> **Record extracts**:
>>
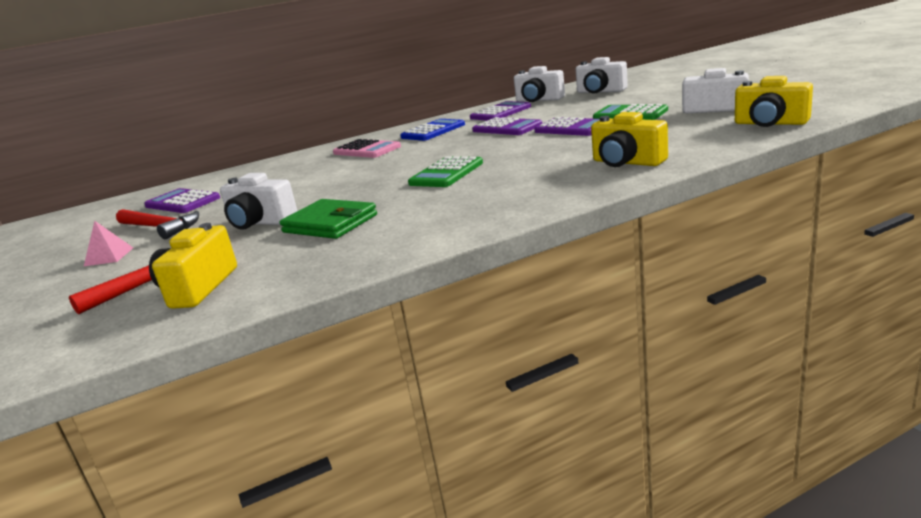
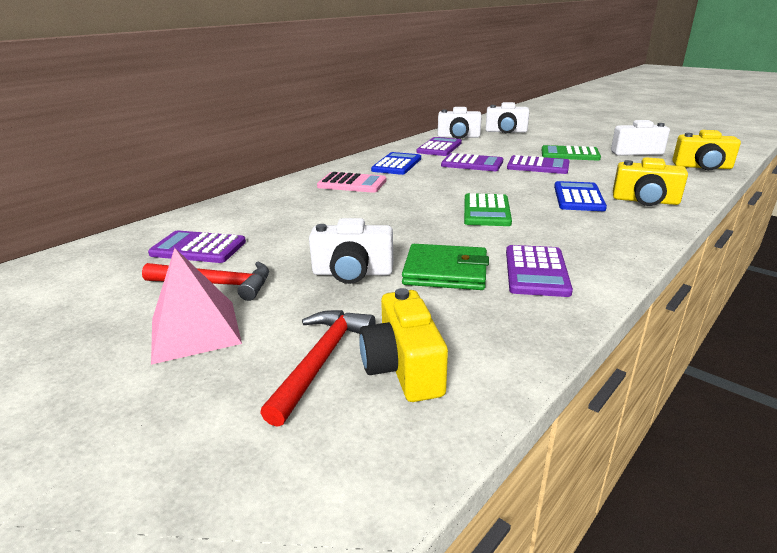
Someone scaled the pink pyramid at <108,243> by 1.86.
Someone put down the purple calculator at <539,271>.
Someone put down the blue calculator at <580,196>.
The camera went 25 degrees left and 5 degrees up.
<<
>>
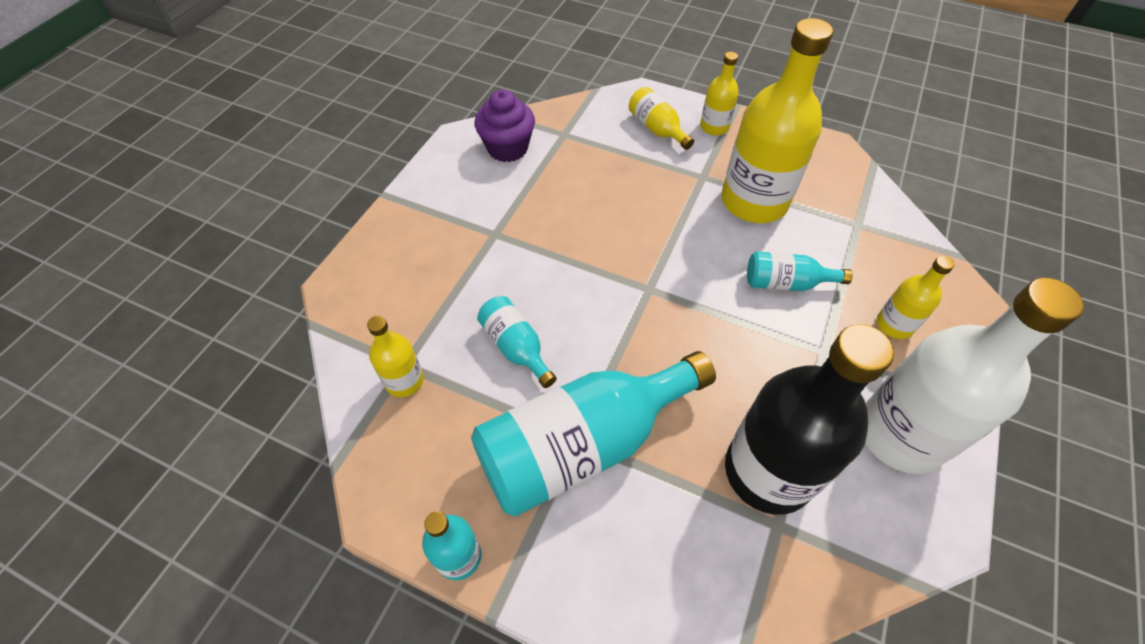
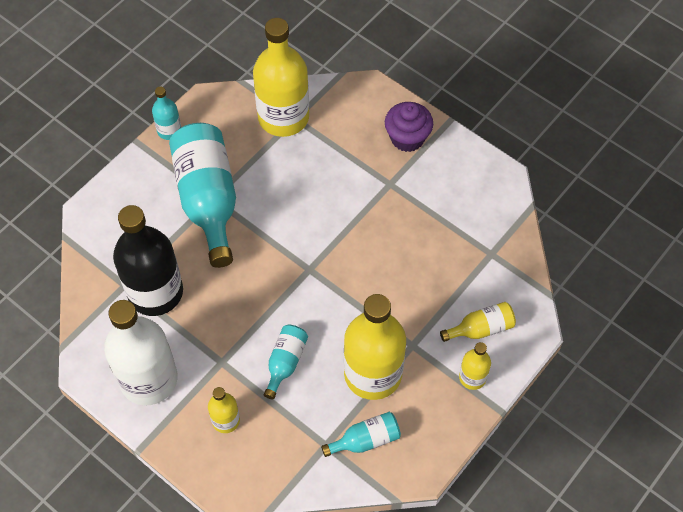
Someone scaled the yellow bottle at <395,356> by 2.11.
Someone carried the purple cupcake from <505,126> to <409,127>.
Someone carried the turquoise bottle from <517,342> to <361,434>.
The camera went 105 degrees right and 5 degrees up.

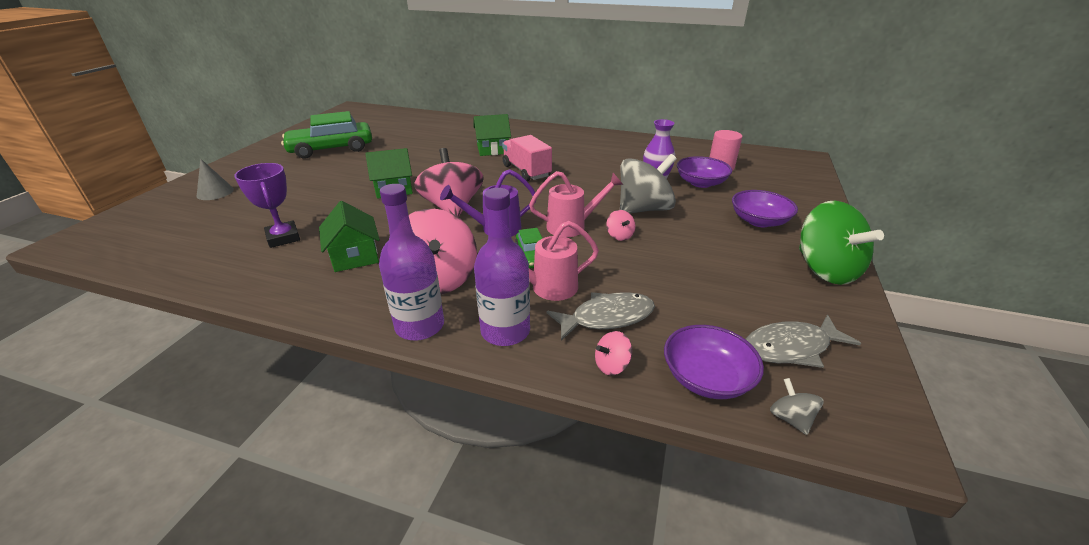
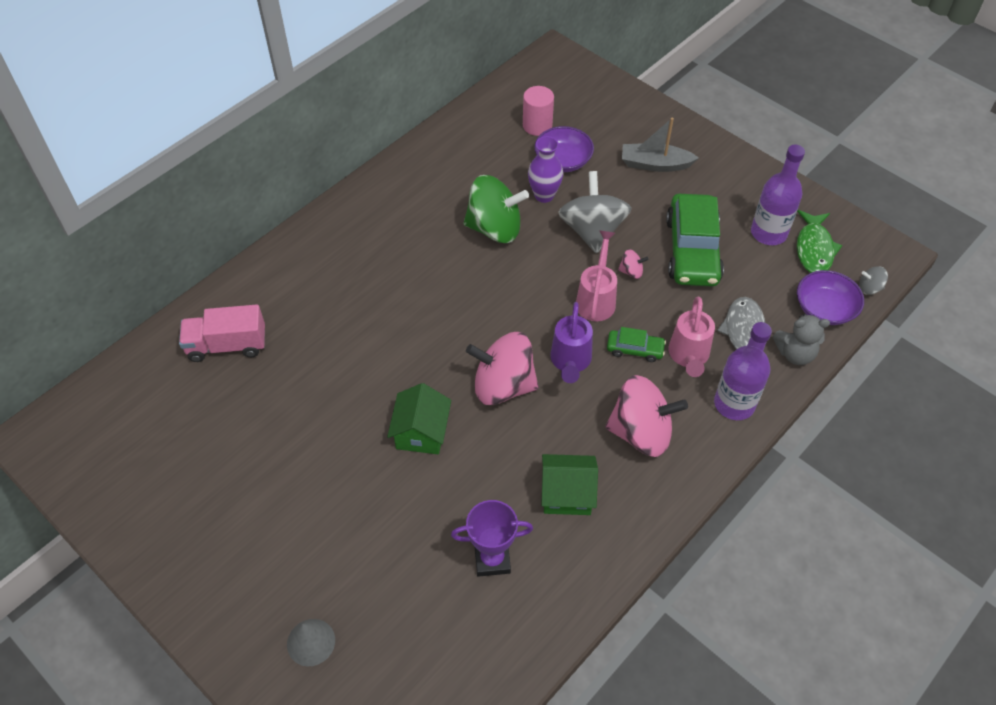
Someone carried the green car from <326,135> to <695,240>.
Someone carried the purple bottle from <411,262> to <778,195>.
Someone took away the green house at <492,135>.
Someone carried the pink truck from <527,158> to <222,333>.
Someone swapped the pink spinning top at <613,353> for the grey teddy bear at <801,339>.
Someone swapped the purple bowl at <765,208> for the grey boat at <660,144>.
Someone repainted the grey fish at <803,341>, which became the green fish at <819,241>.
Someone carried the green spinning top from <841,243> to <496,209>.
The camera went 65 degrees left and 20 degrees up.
<<
> **About this exercise**: What you return should be exactly the lines above, starting at the one with "Someone repainted the" and ending at the one with "The camera went 65", and nothing else.

> **Expected answer**:
Someone repainted the grey fish at <803,341>, which became the green fish at <819,241>.
Someone carried the green spinning top from <841,243> to <496,209>.
The camera went 65 degrees left and 20 degrees up.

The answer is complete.